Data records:

#####

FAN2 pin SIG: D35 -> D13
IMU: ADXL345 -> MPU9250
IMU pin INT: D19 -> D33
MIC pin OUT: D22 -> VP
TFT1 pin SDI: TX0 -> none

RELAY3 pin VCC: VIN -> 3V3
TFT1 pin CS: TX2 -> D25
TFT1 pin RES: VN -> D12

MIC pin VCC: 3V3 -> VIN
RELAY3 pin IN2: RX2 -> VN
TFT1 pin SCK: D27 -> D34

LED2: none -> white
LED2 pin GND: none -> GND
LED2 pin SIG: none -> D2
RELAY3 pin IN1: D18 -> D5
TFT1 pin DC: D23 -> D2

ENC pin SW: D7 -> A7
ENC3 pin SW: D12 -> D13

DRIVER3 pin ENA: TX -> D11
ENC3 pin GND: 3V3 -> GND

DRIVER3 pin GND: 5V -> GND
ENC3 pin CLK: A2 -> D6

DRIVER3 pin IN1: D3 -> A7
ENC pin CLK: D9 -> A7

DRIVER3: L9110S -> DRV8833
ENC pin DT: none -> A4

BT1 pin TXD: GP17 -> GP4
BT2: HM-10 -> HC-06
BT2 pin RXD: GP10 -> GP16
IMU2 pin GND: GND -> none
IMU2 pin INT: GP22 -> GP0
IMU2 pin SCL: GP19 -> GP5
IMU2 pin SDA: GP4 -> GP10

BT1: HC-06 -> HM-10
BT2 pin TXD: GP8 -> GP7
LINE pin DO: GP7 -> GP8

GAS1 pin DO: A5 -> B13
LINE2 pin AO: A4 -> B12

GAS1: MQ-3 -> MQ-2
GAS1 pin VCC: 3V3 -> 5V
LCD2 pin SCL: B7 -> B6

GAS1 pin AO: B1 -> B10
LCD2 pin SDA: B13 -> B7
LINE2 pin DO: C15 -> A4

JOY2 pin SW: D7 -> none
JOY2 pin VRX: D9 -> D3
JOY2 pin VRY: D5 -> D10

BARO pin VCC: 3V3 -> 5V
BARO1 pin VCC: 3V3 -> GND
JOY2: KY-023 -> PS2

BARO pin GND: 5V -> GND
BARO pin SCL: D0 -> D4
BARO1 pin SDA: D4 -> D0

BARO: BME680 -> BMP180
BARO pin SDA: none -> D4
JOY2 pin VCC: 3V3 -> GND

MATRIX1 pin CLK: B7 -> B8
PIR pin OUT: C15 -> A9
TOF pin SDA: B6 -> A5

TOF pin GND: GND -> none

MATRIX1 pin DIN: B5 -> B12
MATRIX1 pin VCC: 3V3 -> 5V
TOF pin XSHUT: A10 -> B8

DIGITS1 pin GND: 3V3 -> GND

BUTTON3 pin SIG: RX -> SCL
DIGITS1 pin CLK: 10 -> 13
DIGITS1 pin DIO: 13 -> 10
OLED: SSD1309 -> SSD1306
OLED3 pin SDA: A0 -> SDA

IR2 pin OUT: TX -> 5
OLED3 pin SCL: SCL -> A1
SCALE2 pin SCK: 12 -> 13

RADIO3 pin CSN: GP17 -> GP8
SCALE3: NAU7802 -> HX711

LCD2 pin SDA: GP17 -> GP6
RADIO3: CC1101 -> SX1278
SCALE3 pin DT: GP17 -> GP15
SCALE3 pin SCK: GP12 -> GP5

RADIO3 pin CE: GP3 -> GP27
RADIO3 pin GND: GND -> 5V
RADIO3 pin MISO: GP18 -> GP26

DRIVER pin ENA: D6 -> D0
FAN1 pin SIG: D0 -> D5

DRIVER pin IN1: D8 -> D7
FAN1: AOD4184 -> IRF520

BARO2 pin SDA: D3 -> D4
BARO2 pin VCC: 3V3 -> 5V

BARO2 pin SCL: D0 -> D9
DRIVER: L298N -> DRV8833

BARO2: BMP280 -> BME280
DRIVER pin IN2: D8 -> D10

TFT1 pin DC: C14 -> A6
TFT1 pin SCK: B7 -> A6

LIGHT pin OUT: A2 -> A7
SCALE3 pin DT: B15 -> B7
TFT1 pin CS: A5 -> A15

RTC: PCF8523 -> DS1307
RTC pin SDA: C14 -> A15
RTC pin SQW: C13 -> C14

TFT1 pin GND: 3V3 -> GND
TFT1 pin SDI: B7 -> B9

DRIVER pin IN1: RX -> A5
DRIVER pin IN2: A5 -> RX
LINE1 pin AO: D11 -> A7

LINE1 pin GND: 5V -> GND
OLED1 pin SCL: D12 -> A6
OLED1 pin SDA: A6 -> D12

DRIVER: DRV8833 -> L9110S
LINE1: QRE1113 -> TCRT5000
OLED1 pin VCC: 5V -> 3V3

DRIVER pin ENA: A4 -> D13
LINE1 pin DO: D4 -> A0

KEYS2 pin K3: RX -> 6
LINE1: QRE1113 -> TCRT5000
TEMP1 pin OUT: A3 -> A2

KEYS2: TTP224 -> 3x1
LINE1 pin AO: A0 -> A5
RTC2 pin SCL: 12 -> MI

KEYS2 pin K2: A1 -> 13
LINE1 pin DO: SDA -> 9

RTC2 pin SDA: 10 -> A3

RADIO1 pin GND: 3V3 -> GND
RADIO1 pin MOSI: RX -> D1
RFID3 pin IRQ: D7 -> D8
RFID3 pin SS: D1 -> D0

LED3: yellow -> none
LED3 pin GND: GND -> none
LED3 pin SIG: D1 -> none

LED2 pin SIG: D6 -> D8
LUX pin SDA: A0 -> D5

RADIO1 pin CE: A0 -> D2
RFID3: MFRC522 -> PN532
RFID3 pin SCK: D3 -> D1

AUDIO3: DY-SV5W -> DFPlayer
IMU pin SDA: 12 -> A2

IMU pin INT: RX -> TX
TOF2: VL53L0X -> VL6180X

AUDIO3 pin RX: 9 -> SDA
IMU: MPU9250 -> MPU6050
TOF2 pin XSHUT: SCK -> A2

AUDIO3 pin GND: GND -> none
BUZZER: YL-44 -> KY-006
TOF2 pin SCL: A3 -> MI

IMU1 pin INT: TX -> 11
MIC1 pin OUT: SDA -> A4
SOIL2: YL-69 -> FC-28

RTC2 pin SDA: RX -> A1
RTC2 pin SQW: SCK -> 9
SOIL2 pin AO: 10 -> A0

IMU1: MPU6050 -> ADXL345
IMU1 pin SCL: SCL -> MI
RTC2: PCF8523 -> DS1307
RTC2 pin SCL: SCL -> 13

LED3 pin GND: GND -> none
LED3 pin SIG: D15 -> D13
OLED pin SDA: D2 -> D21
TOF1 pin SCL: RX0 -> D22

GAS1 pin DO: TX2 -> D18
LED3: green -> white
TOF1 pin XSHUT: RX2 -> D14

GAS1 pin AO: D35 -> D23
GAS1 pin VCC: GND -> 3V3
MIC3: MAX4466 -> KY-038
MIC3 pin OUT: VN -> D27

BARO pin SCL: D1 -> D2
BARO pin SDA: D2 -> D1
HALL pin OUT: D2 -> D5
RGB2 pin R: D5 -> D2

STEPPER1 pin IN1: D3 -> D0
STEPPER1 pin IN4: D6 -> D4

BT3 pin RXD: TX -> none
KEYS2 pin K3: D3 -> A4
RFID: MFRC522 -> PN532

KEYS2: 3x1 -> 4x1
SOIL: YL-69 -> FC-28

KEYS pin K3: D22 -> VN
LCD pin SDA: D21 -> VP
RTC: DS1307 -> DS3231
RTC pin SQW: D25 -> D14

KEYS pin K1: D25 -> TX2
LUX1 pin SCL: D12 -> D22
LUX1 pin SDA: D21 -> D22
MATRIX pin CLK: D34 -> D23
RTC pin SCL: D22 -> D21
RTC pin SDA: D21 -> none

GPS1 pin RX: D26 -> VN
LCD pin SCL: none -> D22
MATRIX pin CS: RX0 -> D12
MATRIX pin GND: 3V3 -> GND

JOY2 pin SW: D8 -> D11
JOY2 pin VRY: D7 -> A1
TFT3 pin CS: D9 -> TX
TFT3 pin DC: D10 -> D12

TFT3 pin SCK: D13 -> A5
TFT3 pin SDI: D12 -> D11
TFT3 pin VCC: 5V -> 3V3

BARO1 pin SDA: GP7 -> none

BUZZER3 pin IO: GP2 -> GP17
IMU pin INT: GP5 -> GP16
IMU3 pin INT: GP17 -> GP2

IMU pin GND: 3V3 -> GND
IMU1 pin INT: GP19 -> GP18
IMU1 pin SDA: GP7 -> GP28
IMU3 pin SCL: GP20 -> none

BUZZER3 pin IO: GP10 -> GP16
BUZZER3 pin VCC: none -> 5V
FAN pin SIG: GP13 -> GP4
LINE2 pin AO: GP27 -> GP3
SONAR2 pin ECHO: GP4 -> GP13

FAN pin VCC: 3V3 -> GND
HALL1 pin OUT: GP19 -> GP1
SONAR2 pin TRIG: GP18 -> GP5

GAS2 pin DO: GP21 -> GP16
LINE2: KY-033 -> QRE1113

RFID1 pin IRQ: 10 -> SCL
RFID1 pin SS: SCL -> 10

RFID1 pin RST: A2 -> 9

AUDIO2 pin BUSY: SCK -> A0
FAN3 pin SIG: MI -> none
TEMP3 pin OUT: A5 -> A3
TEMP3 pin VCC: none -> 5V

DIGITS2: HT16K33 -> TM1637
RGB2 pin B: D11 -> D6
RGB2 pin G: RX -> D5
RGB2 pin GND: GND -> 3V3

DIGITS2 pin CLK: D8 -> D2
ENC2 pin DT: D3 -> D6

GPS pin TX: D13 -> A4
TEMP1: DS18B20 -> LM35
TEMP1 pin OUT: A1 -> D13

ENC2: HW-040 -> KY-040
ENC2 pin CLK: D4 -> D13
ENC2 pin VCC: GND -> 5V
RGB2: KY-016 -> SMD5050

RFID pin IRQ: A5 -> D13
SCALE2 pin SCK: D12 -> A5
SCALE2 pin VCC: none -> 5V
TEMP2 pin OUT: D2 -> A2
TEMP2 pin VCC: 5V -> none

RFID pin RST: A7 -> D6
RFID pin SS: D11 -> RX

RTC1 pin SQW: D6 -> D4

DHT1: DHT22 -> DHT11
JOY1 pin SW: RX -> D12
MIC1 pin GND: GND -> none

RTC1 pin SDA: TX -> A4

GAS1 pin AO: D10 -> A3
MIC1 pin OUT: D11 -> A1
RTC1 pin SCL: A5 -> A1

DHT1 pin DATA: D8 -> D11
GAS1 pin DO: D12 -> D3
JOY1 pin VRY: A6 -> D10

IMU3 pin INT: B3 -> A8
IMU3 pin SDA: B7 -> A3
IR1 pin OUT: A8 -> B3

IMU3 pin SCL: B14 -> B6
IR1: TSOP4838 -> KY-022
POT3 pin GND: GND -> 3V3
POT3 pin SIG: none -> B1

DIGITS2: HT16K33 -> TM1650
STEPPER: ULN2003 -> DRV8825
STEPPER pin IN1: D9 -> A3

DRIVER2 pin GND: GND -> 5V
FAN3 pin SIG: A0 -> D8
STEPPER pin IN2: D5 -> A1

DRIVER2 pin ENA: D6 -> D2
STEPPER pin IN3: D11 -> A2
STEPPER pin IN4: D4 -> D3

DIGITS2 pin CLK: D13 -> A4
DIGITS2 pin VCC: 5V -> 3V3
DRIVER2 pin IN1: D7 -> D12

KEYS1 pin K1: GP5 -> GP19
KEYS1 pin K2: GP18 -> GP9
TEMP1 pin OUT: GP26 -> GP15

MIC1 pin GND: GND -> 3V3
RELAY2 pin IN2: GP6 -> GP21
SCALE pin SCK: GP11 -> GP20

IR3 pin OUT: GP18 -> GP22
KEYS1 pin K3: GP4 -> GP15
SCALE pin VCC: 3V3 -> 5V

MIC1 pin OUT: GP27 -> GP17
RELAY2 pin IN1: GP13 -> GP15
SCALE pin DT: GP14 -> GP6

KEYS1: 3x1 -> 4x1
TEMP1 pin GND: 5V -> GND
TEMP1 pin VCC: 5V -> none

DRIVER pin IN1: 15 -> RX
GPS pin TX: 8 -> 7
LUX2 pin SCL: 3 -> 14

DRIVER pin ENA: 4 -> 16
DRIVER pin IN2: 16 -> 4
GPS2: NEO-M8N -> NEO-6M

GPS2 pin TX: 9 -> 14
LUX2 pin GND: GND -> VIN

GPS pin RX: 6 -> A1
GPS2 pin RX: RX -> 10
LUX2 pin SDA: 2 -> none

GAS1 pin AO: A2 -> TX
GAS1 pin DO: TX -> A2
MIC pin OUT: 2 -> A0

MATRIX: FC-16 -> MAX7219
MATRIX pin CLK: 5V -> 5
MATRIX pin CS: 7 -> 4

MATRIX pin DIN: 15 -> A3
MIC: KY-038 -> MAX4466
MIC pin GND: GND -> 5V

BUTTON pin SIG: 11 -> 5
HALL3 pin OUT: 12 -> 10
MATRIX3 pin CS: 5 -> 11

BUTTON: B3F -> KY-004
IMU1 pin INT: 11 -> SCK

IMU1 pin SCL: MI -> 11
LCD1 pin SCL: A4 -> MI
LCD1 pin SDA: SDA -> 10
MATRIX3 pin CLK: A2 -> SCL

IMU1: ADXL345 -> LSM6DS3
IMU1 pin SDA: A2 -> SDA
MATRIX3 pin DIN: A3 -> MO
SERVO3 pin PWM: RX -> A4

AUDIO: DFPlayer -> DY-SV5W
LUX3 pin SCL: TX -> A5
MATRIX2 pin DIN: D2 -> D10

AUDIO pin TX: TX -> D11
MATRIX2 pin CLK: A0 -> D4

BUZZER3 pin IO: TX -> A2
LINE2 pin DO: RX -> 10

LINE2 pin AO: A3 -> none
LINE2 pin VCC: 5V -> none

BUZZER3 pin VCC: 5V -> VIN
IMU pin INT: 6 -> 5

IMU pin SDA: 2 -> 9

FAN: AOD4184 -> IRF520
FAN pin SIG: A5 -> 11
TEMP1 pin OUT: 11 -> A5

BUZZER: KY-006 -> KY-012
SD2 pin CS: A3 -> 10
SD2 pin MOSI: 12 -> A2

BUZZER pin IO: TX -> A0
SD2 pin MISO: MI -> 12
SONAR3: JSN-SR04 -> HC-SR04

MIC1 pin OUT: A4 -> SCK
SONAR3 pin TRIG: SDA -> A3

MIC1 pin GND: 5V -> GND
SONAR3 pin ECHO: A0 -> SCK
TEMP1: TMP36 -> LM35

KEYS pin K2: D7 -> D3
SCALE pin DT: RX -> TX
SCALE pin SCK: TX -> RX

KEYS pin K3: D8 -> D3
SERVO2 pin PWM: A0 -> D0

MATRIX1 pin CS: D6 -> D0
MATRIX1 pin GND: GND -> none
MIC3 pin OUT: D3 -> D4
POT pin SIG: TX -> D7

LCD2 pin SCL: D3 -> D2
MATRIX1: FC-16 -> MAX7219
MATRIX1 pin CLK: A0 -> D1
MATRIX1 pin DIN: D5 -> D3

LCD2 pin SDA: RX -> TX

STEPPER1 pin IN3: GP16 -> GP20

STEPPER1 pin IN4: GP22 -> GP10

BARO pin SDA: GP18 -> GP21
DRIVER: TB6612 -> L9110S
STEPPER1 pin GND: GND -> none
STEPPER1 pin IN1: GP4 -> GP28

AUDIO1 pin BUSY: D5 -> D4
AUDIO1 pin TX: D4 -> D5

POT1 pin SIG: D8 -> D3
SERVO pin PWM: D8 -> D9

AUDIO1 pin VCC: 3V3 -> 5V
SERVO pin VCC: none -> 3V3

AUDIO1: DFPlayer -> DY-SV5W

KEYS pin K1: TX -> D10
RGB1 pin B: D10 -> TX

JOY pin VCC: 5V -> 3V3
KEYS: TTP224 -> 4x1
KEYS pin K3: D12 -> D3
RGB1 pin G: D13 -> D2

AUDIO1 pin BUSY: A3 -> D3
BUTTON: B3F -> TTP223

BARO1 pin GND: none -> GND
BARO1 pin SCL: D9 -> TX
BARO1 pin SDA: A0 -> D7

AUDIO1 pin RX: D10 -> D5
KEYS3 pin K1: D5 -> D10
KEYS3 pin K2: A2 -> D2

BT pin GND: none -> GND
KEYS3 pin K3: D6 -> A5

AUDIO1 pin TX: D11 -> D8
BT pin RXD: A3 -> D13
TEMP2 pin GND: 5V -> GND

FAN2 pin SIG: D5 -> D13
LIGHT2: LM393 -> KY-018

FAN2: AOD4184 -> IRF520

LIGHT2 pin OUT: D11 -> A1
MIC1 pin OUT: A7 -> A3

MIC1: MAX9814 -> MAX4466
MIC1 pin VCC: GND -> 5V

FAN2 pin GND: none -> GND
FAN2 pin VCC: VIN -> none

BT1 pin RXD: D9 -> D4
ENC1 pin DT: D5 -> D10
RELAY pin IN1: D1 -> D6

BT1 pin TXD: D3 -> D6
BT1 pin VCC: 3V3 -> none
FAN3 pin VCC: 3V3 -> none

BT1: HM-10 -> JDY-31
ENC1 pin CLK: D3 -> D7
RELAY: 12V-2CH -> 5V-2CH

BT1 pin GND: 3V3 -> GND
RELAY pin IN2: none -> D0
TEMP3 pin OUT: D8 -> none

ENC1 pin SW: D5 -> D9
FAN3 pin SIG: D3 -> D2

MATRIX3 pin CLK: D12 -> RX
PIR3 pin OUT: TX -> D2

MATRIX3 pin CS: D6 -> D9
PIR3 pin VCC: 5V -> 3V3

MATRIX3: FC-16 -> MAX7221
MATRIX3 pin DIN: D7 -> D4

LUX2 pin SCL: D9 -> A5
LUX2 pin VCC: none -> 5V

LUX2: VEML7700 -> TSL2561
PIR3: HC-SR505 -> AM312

#####

Problem to solve: All that is wanted is the line with "FAN2 pin SIG: D5 -> D13" and every later line in the entries, reproduced exactly.

Response:
FAN2 pin SIG: D5 -> D13
LIGHT2: LM393 -> KY-018

FAN2: AOD4184 -> IRF520

LIGHT2 pin OUT: D11 -> A1
MIC1 pin OUT: A7 -> A3

MIC1: MAX9814 -> MAX4466
MIC1 pin VCC: GND -> 5V

FAN2 pin GND: none -> GND
FAN2 pin VCC: VIN -> none

BT1 pin RXD: D9 -> D4
ENC1 pin DT: D5 -> D10
RELAY pin IN1: D1 -> D6

BT1 pin TXD: D3 -> D6
BT1 pin VCC: 3V3 -> none
FAN3 pin VCC: 3V3 -> none

BT1: HM-10 -> JDY-31
ENC1 pin CLK: D3 -> D7
RELAY: 12V-2CH -> 5V-2CH

BT1 pin GND: 3V3 -> GND
RELAY pin IN2: none -> D0
TEMP3 pin OUT: D8 -> none

ENC1 pin SW: D5 -> D9
FAN3 pin SIG: D3 -> D2

MATRIX3 pin CLK: D12 -> RX
PIR3 pin OUT: TX -> D2

MATRIX3 pin CS: D6 -> D9
PIR3 pin VCC: 5V -> 3V3

MATRIX3: FC-16 -> MAX7221
MATRIX3 pin DIN: D7 -> D4

LUX2 pin SCL: D9 -> A5
LUX2 pin VCC: none -> 5V

LUX2: VEML7700 -> TSL2561
PIR3: HC-SR505 -> AM312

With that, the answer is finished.